━━ Data lines ━━

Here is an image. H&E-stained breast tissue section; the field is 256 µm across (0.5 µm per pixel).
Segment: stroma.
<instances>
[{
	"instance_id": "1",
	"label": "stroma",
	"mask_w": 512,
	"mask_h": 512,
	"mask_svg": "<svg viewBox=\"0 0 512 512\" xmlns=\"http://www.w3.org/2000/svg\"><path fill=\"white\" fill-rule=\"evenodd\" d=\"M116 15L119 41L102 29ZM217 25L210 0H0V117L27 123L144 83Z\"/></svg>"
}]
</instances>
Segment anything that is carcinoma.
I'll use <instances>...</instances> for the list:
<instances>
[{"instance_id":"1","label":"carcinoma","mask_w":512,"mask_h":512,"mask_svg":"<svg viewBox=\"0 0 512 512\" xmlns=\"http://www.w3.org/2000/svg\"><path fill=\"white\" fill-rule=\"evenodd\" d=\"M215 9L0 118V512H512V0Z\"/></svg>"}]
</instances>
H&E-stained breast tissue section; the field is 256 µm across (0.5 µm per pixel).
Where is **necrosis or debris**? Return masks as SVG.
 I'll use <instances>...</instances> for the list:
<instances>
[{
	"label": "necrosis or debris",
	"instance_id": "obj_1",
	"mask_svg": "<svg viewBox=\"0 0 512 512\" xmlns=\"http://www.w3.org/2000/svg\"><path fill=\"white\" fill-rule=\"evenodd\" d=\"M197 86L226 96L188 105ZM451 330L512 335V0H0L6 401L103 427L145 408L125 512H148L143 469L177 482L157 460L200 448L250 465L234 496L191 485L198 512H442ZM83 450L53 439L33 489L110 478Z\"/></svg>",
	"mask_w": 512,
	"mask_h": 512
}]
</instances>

━━━

**Given problem**
Retype every record above exactly as it appears.

**Solution to this problem**
Here is an image. H&E-stained breast tissue section; the field is 256 µm across (0.5 µm per pixel).
Segment: stroma.
<instances>
[{
	"instance_id": "1",
	"label": "stroma",
	"mask_w": 512,
	"mask_h": 512,
	"mask_svg": "<svg viewBox=\"0 0 512 512\" xmlns=\"http://www.w3.org/2000/svg\"><path fill=\"white\" fill-rule=\"evenodd\" d=\"M116 15L119 41L102 29ZM217 25L210 0H0V117L27 123L144 83Z\"/></svg>"
}]
</instances>
Segment anything that is carcinoma.
I'll use <instances>...</instances> for the list:
<instances>
[{"instance_id":"1","label":"carcinoma","mask_w":512,"mask_h":512,"mask_svg":"<svg viewBox=\"0 0 512 512\" xmlns=\"http://www.w3.org/2000/svg\"><path fill=\"white\" fill-rule=\"evenodd\" d=\"M215 9L0 118V512H512V0Z\"/></svg>"}]
</instances>
H&E-stained breast tissue section; the field is 256 µm across (0.5 µm per pixel).
Where is **necrosis or debris**? Return masks as SVG.
 I'll use <instances>...</instances> for the list:
<instances>
[{
	"label": "necrosis or debris",
	"instance_id": "obj_1",
	"mask_svg": "<svg viewBox=\"0 0 512 512\" xmlns=\"http://www.w3.org/2000/svg\"><path fill=\"white\" fill-rule=\"evenodd\" d=\"M197 86L226 96L188 105ZM451 330L512 335V0H0L6 401L103 427L145 408L125 512H148L143 469L177 482L157 460L200 448L250 465L234 496L191 485L198 512H442ZM83 450L53 439L33 489L110 478Z\"/></svg>",
	"mask_w": 512,
	"mask_h": 512
}]
</instances>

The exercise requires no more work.